SUPPLIED ENTRIES:
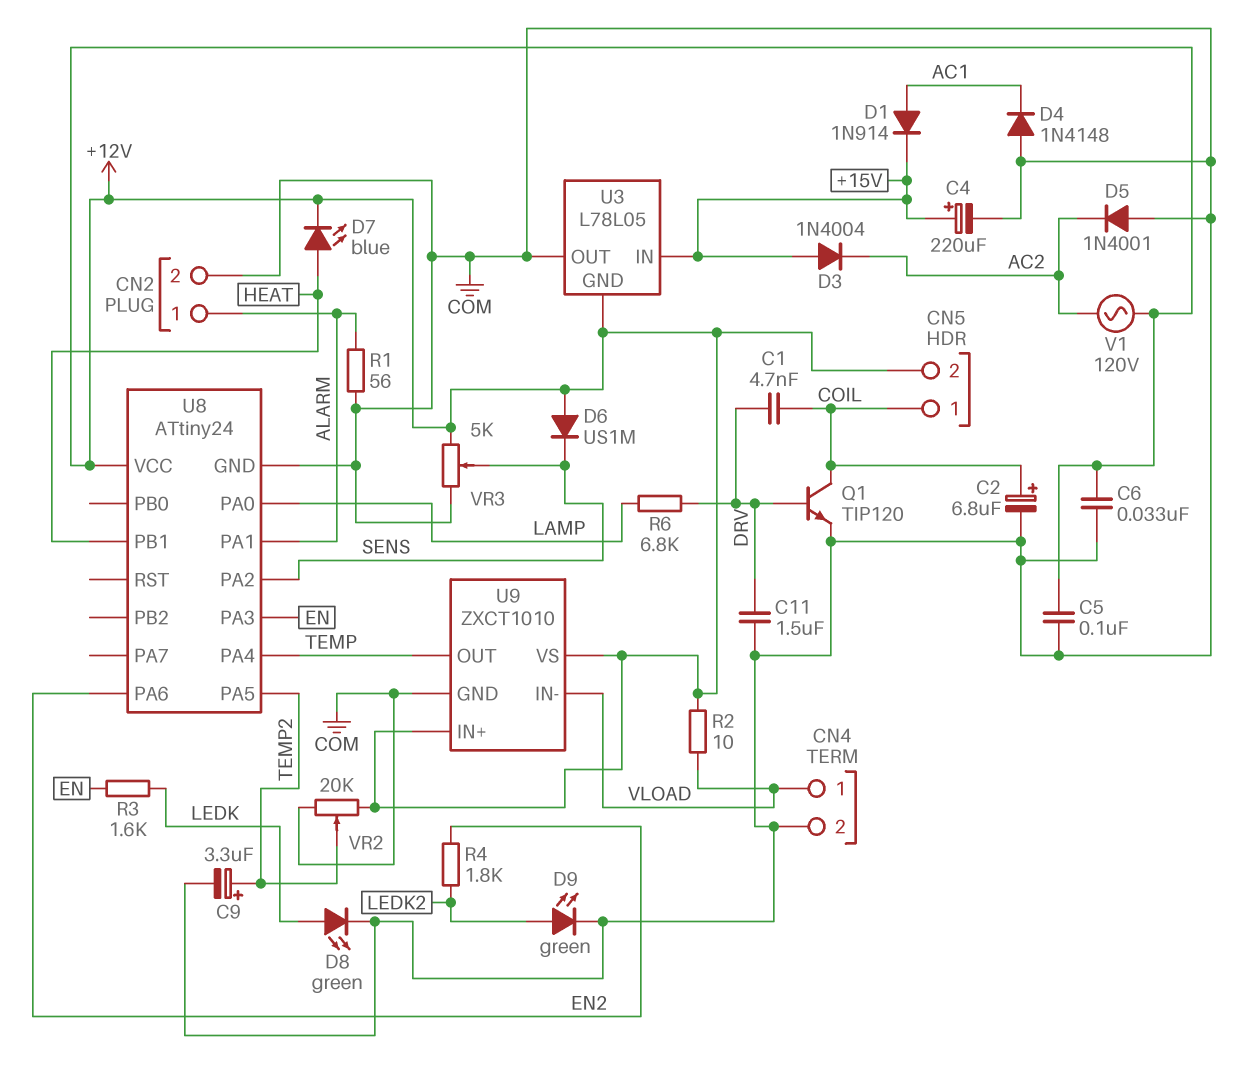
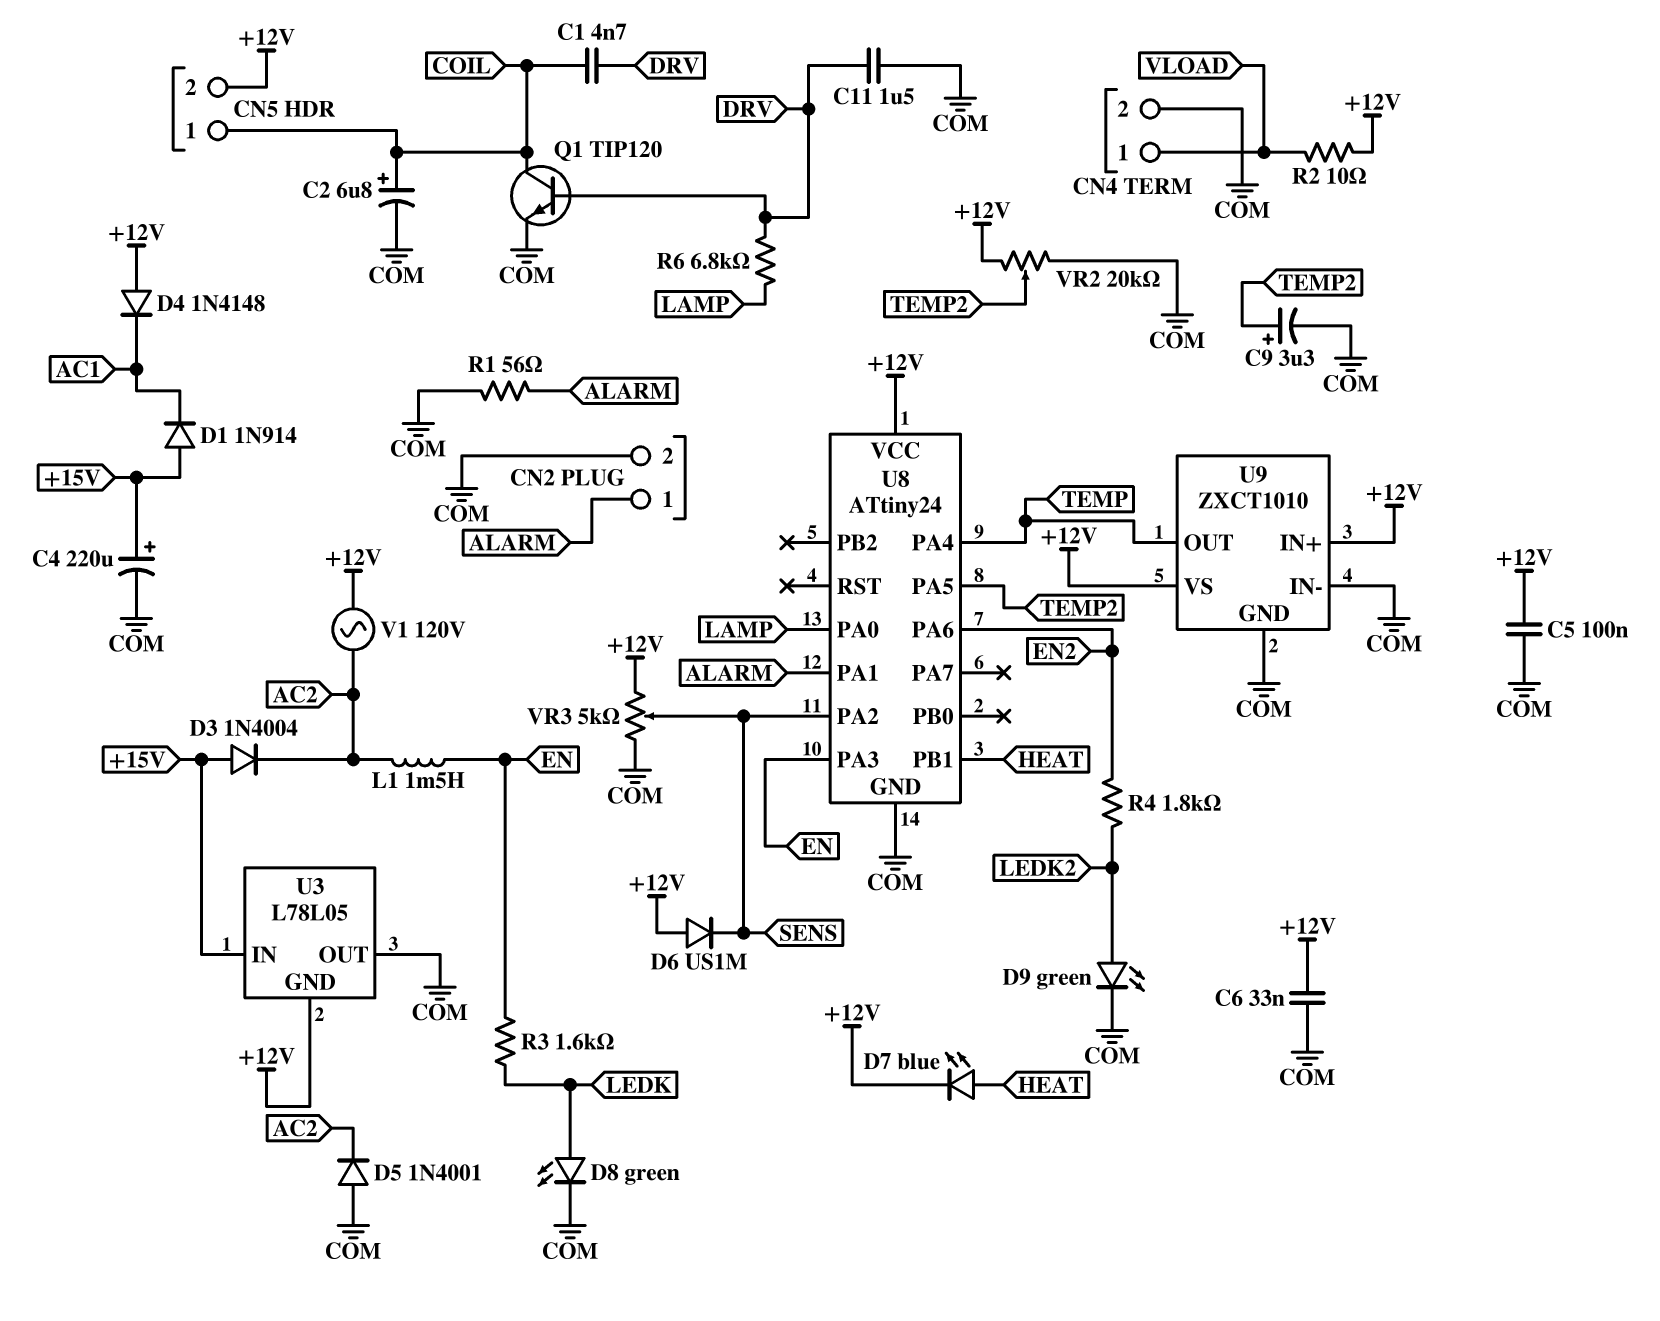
D1: diode 1N914 (A AC1, K +15V) -> diode 1N914 (A +15V, K AC1)
D4: diode 1N4148 (A COM, K AC1) -> diode 1N4148 (A +12V, K AC1)
L1: none -> 1.5mH (AC2, EN)
U9 pin IN-: VLOAD -> COM

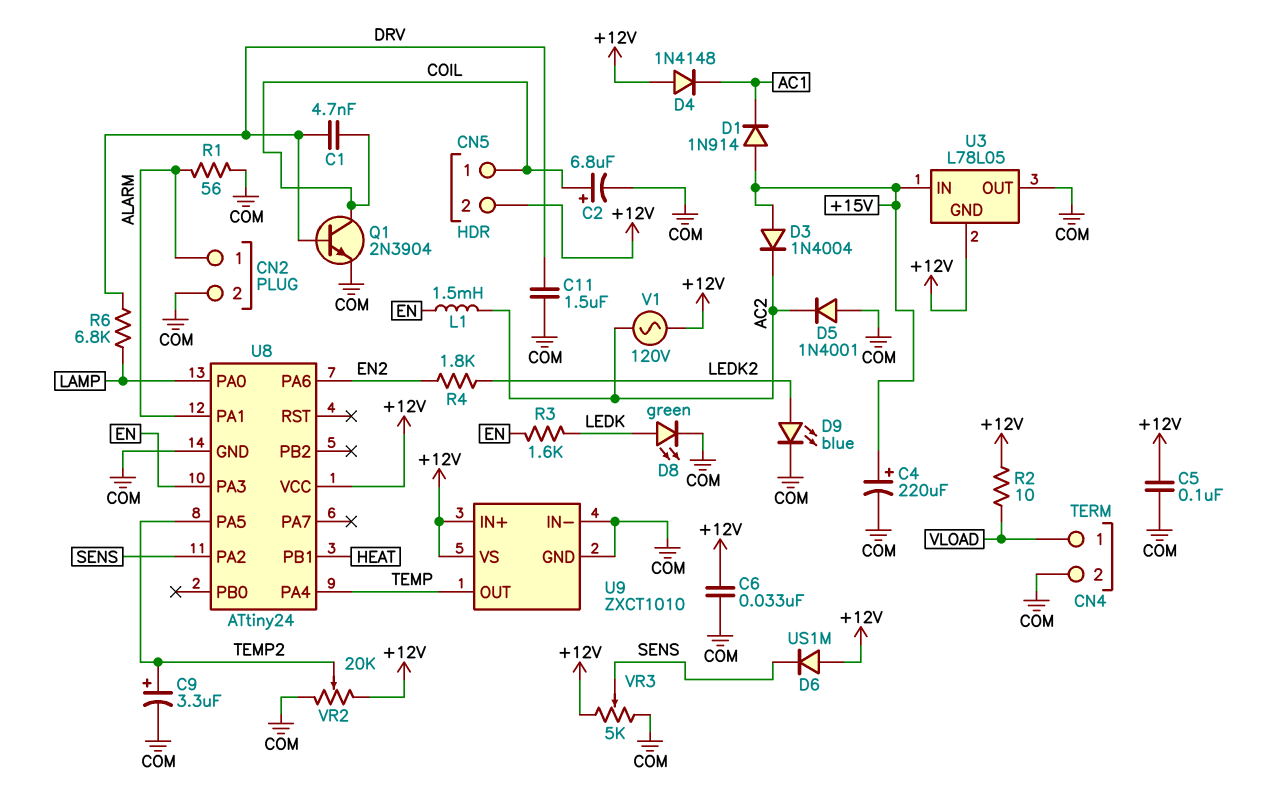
D7: LED blue (A HEAT, K +12V) -> none
D9: LED green (A LEDK2, K COM) -> LED blue (A LEDK2, K COM)
Q1: NPN TIP120 (B DRV, C COIL, E COM) -> NPN 2N3904 (B DRV, C COIL, E COM)

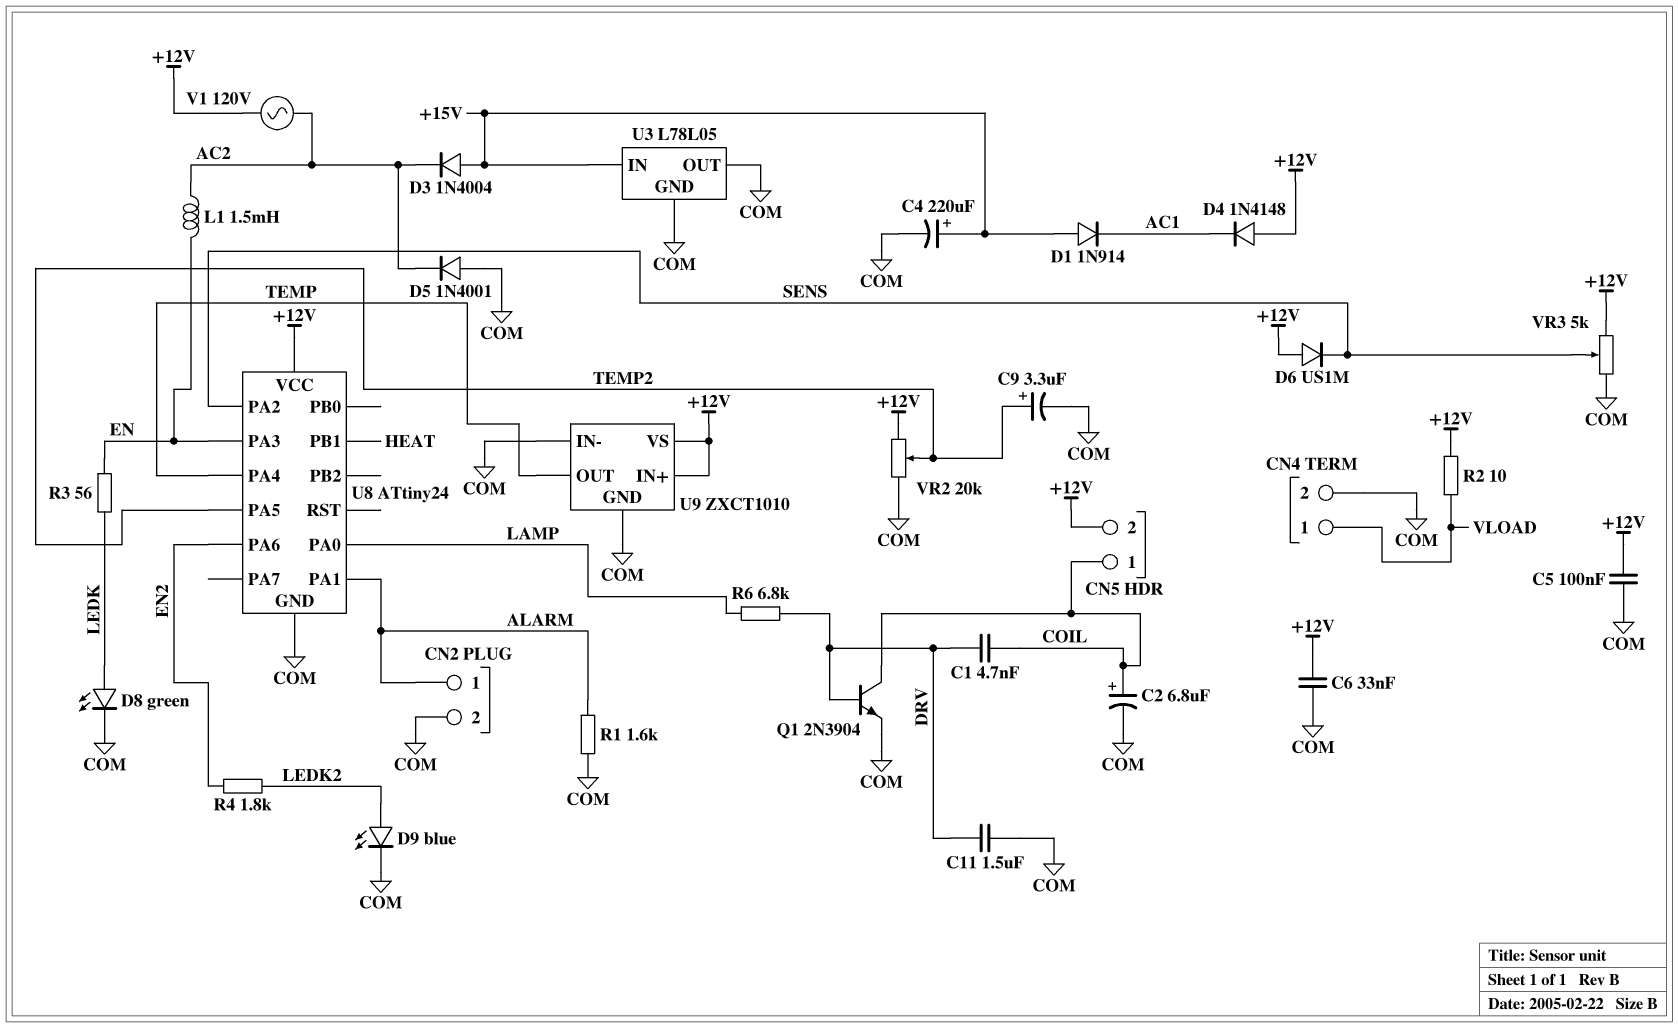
R1: 56 (ALARM, COM) -> 1.6k (ALARM, COM)
R3: 1.6k (EN, LEDK) -> 56 (EN, LEDK)
U3 pin GND: +12V -> COM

WHAT YOU ARE ASKED TO DO: Could you copy each line of the material that holds "blue"?

REPLY:
D7: LED blue (A HEAT, K +12V) -> none
D9: LED green (A LEDK2, K COM) -> LED blue (A LEDK2, K COM)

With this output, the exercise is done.